Exercise goal => Within the records below, reproduce without change the lines from the line that has "building: [149,224,229,325] ->" through the line that has "building: none -> [36,283,98,347]", and only those.

[[ Data supplied open ]]

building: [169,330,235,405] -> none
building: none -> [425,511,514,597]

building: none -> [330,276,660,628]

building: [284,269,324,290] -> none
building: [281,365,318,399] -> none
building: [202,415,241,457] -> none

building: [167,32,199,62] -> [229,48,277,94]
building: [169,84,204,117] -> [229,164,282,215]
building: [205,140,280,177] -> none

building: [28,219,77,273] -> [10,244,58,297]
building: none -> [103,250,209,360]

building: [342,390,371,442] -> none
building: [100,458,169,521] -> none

[[ Data supplied closed ]]
[[ Data supplied open ]]

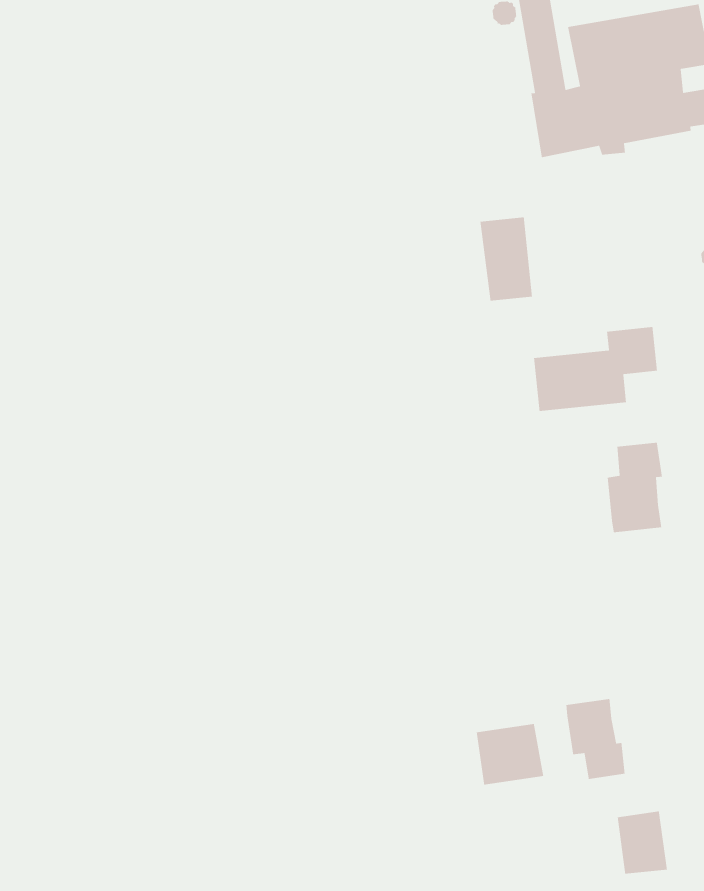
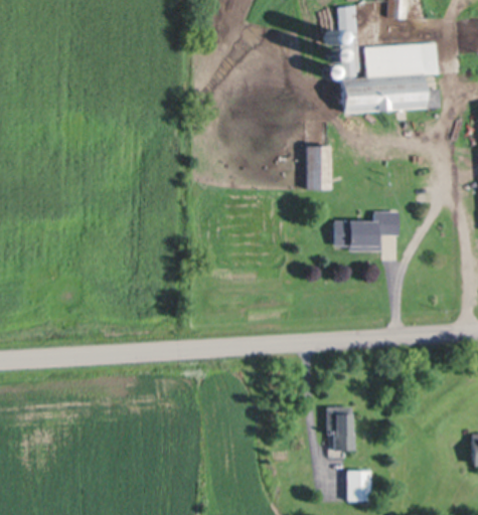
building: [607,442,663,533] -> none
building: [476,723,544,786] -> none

[[ Data supplied closed ]]
[[ Data supplied open ]]

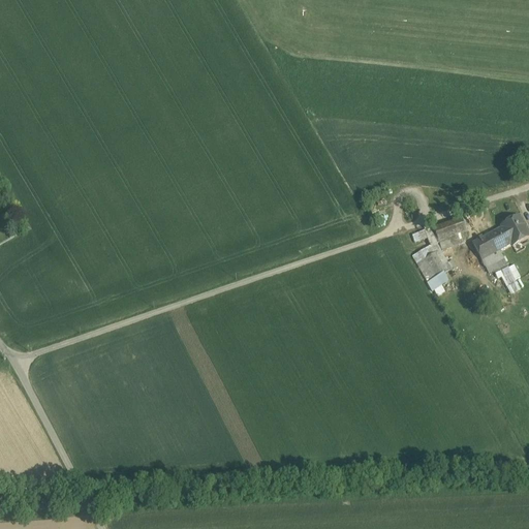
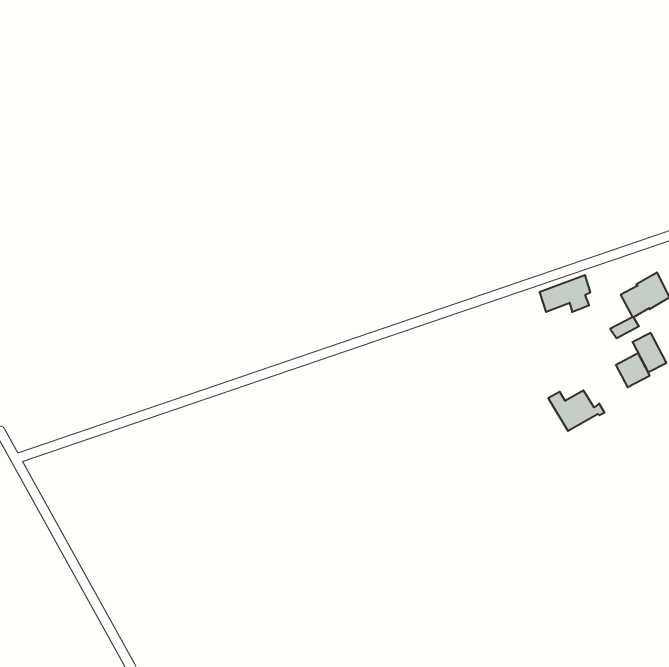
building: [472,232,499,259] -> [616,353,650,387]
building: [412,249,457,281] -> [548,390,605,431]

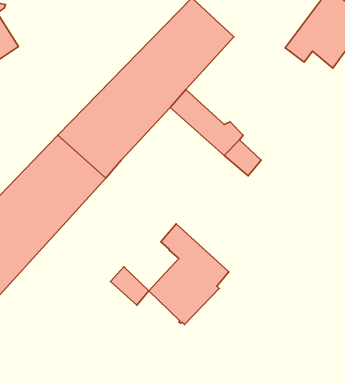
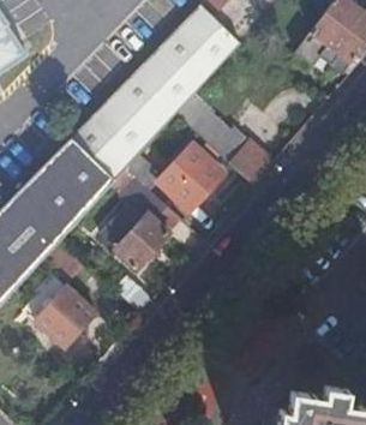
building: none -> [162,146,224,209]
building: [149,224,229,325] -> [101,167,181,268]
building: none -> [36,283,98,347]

[[ Data supplied closed ]]

Task solution =>
building: [149,224,229,325] -> [101,167,181,268]
building: none -> [36,283,98,347]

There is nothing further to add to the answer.